What is required:
From the entries below, retype only the lines from the one with "(286, 486) = (907, 422): turquoise" through the one with "(708, 184) = (512, 120): purple robot -> none", exactly as written.

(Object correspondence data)
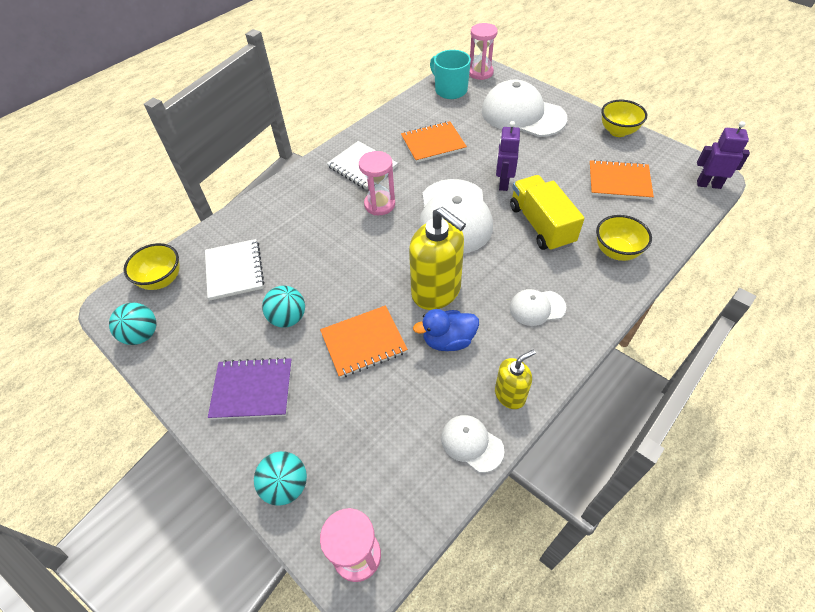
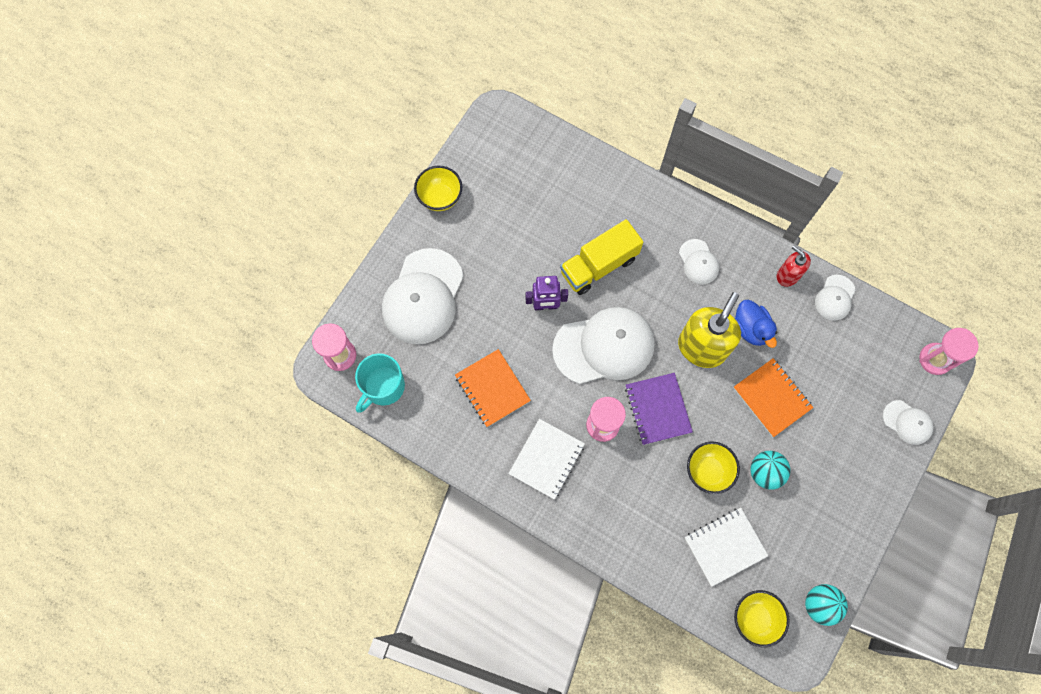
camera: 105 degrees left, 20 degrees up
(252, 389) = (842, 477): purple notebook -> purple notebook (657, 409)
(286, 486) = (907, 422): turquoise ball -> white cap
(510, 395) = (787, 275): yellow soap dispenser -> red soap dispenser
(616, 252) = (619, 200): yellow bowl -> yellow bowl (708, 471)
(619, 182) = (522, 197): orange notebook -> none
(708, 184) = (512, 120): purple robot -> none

--

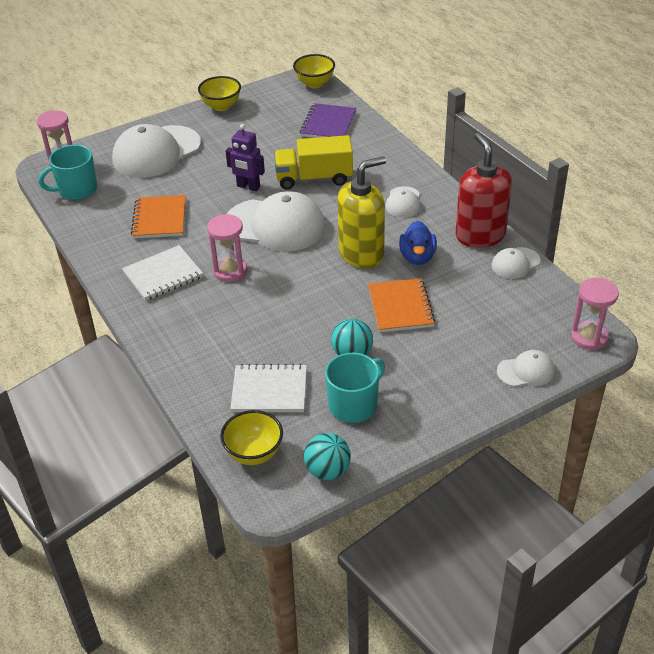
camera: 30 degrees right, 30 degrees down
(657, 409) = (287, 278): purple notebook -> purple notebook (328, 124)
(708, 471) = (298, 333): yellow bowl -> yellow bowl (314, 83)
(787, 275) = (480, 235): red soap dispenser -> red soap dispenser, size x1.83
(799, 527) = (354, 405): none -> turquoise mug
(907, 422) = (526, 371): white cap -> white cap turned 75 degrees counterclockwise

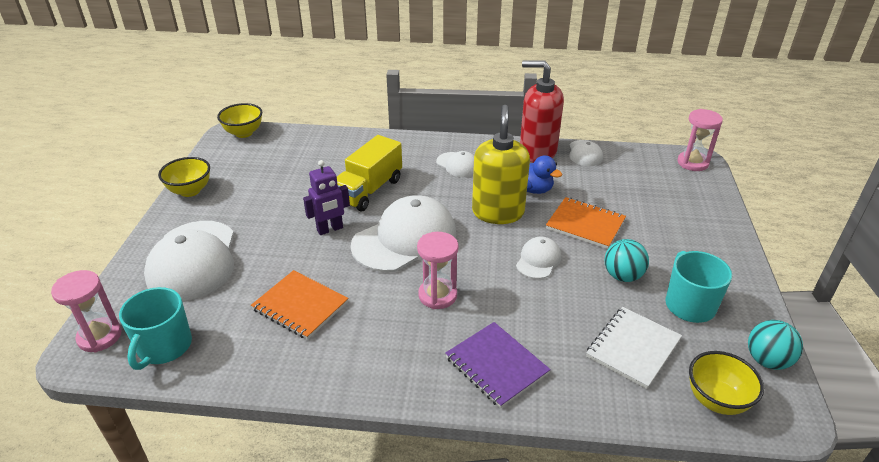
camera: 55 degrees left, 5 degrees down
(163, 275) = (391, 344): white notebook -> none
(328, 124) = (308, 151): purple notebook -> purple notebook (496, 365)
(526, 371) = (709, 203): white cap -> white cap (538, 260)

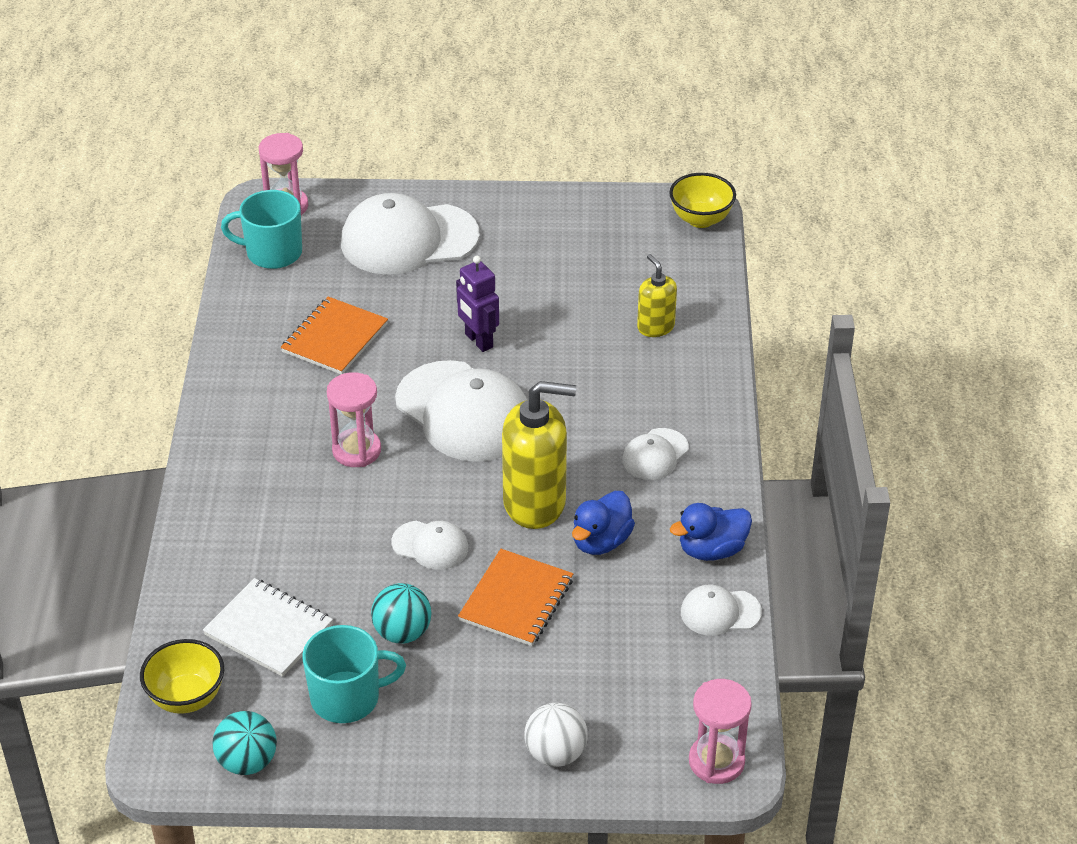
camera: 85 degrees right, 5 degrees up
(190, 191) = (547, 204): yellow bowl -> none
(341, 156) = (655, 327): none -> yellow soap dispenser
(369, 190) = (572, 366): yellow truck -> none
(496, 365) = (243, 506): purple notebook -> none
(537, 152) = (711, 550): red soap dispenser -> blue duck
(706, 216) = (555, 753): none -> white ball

==

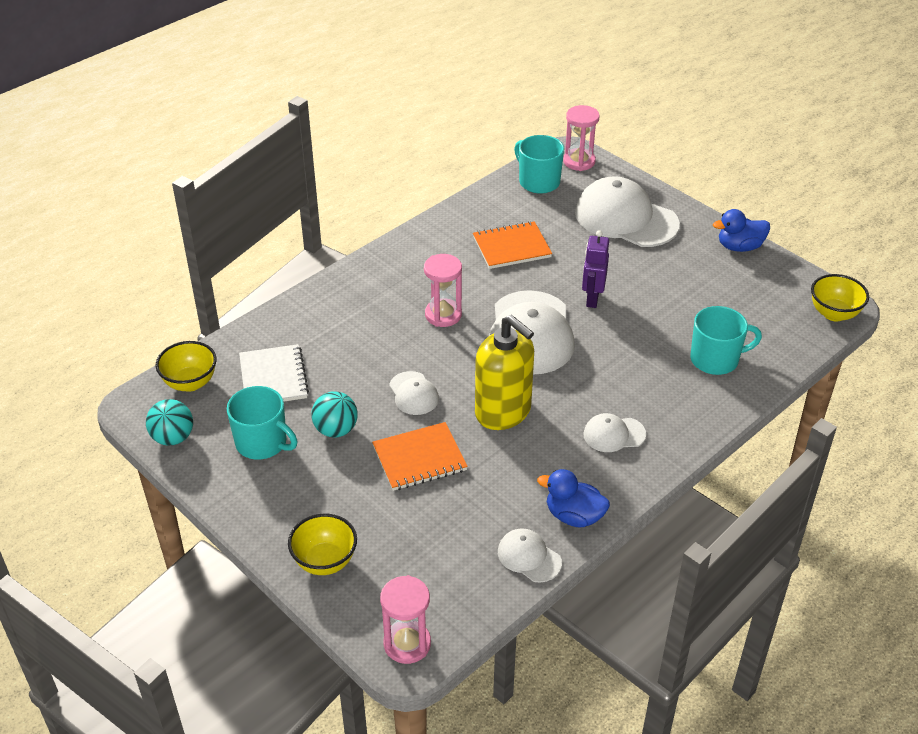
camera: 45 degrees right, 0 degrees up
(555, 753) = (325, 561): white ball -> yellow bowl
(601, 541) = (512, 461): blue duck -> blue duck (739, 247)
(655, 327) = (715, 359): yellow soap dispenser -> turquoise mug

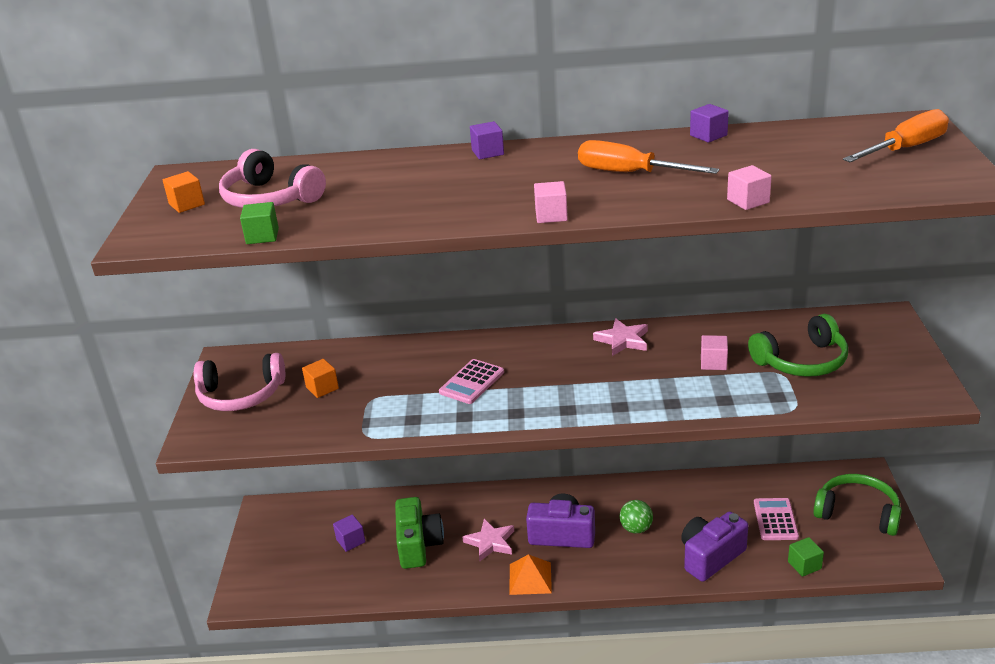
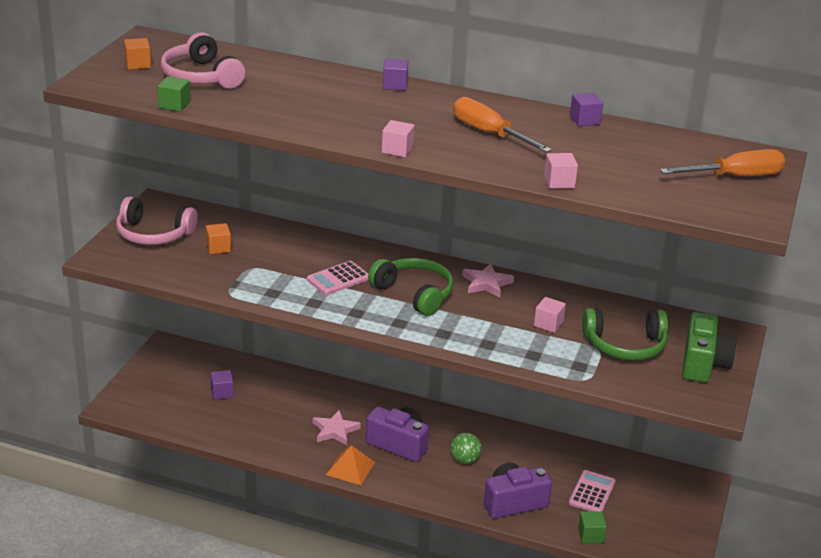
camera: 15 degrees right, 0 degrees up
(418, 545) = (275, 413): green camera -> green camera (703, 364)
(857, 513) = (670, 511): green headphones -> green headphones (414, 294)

Response area:
(286, 486) = (907, 422): turquoise ball -> white cap
(510, 395) = (787, 275): yellow soap dispenser -> red soap dispenser
(616, 252) = (619, 200): yellow bowl -> yellow bowl (708, 471)
(619, 182) = (522, 197): orange notebook -> none
(708, 184) = (512, 120): purple robot -> none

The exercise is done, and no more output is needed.